● WHAT THIS TASK INVOLVES
Identify every line below that contains the word "left" and copy each of those lines. Matching is case-sensitive.

● THE RECORDS
════

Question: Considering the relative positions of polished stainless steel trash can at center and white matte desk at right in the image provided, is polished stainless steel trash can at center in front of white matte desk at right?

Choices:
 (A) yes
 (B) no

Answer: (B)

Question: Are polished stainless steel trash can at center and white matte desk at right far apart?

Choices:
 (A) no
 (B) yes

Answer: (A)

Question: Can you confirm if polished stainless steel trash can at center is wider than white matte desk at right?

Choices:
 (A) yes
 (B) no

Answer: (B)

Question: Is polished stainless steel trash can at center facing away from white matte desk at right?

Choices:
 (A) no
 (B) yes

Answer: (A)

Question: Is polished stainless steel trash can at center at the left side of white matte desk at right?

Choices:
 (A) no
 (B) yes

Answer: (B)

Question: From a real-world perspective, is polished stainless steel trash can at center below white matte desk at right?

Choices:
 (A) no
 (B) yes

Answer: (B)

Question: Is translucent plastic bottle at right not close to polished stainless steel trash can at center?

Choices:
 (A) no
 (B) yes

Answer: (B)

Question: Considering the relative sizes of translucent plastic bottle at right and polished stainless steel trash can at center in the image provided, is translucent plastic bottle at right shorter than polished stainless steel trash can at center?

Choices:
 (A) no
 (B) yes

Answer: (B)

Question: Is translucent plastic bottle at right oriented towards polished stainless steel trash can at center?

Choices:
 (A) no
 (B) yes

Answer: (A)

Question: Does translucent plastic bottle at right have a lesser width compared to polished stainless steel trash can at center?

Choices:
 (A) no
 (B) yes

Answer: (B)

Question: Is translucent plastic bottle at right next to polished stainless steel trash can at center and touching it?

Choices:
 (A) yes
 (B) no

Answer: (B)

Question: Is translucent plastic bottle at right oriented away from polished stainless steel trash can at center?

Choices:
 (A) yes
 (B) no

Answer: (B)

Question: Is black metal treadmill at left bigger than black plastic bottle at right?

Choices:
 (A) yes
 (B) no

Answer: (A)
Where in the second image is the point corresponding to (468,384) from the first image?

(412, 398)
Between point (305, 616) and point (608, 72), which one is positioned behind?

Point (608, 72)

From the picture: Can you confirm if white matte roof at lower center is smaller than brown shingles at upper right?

════

● COMPLETE ANSWER
Question: Is polished stainless steel trash can at center at the left side of white matte desk at right?
Question: Is black metal treadmill at left bigger than black plastic bottle at right?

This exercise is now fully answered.